- Task to carry out
Using the entries below, write out the line with "The camera went 90", the line with "Someone carried the gwiazda", and every line in between, exactly as each is written.

- Supplied records
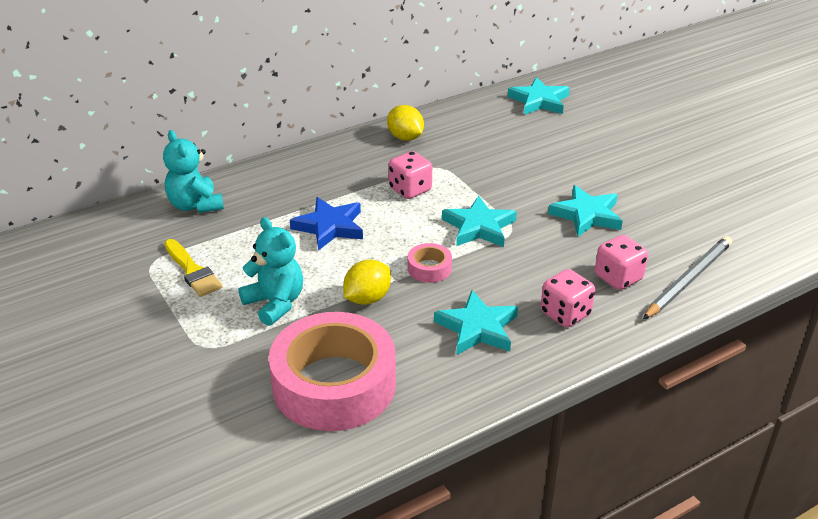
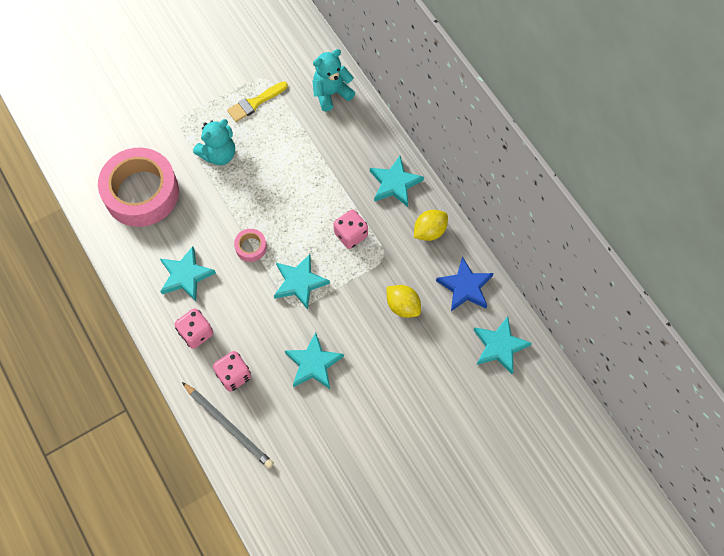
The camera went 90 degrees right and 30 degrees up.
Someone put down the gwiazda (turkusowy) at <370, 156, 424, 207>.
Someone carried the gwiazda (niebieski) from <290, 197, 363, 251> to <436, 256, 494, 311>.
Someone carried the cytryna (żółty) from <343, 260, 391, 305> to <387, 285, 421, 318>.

* * *

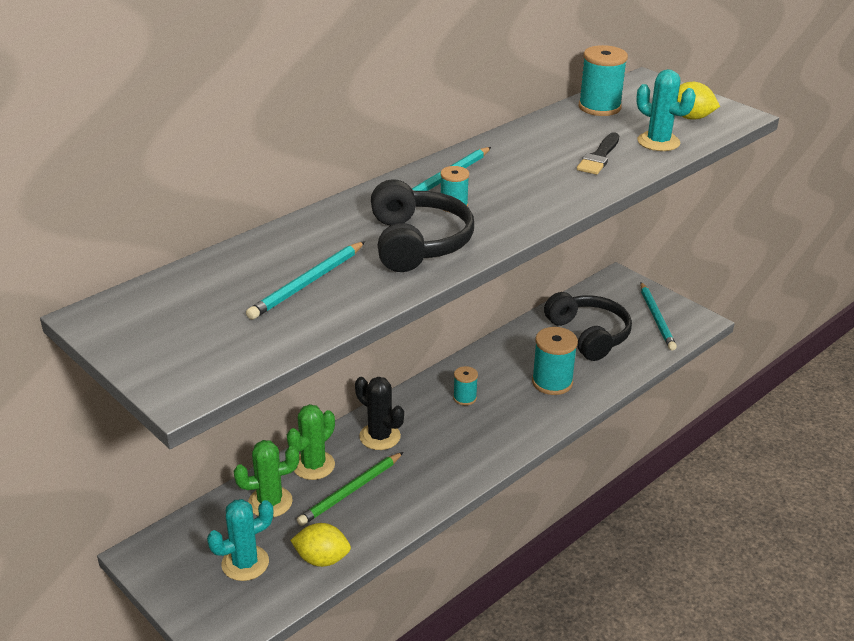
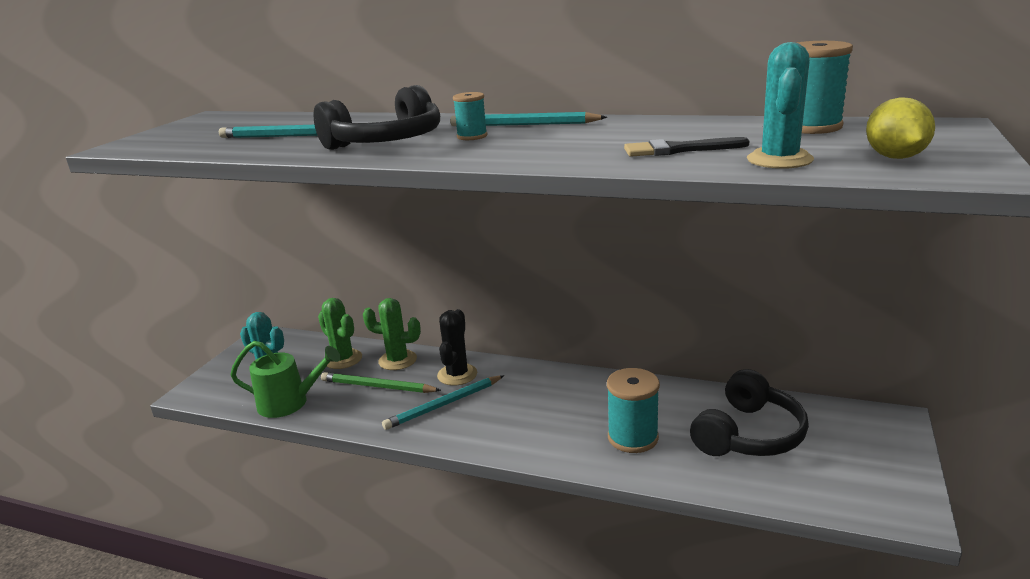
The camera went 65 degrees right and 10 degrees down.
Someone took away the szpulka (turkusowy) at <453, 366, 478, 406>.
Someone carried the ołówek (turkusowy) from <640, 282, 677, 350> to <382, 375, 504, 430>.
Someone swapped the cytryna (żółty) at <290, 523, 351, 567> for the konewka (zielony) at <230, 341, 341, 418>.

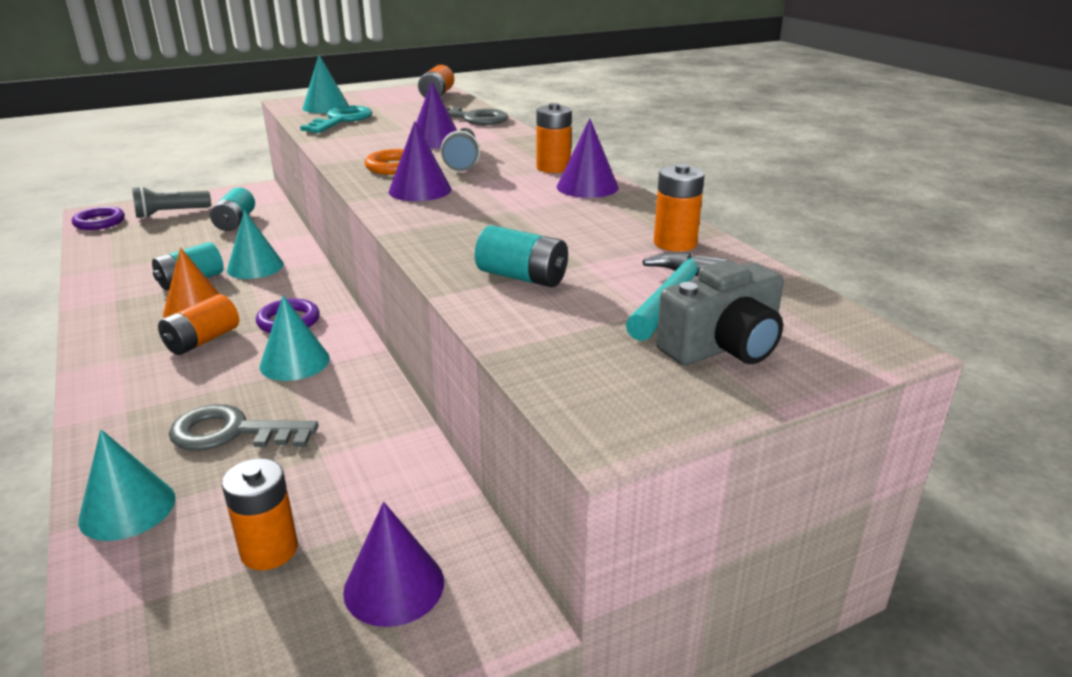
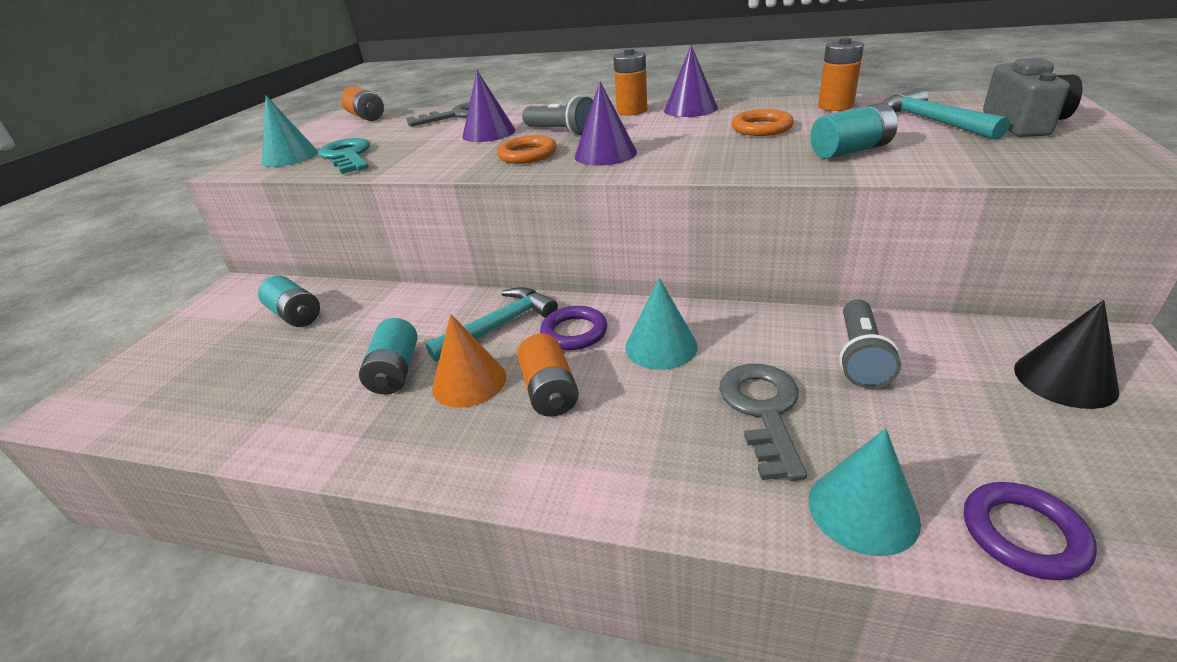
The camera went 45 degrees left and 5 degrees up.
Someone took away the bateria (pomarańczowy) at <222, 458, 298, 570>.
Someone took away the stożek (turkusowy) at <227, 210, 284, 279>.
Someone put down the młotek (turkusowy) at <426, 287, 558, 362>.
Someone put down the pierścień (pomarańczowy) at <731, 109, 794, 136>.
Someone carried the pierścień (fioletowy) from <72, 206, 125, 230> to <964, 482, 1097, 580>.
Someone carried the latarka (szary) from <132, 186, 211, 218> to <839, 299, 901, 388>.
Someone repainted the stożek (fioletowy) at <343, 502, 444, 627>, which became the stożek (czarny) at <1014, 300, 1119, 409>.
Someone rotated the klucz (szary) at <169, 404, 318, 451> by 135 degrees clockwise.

- Answer for the task
The camera went 90 degrees right and 30 degrees up.
Someone put down the gwiazda (turkusowy) at <370, 156, 424, 207>.
Someone carried the gwiazda (niebieski) from <290, 197, 363, 251> to <436, 256, 494, 311>.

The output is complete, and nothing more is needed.